Start of Material to process
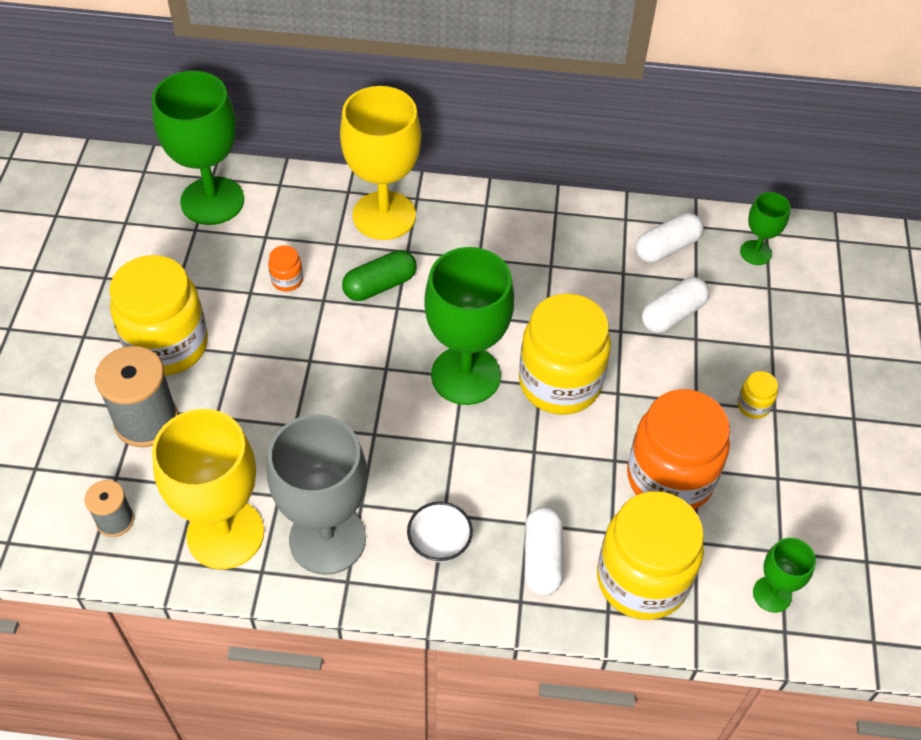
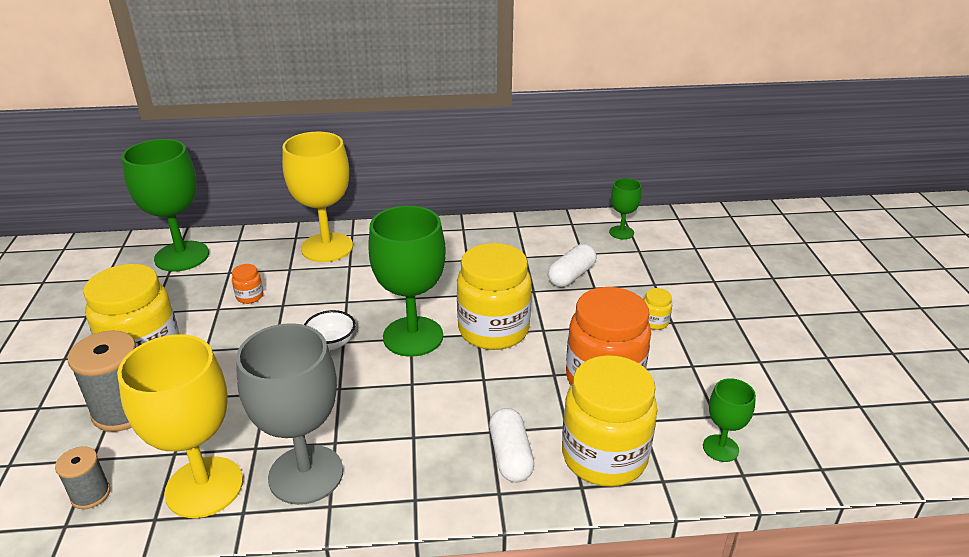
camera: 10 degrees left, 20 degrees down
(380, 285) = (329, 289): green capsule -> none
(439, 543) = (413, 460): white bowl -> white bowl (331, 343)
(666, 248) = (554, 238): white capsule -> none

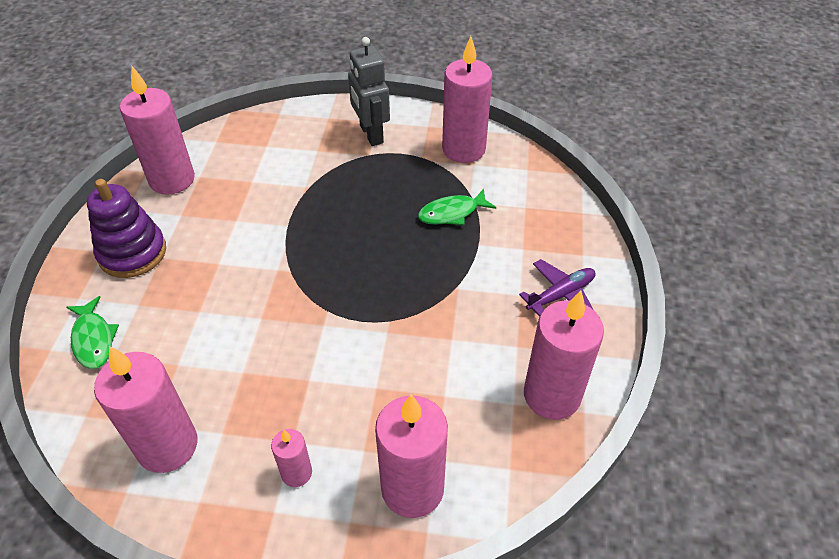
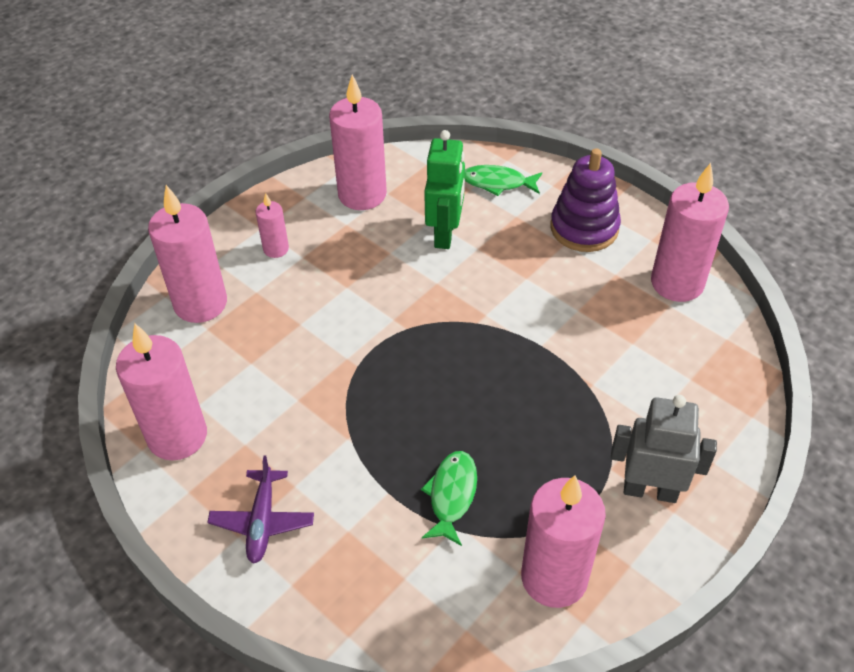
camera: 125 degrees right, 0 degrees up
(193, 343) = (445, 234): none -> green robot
End of Material to process
What is needed: Write out, exactly as they stand, the line with "(666, 248) = (554, 238): white" and every line after it through the end of the entries above; omit the pictures.

Written answer:
(666, 248) = (554, 238): white capsule -> none

camera: 125 degrees right, 0 degrees up
(193, 343) = (445, 234): none -> green robot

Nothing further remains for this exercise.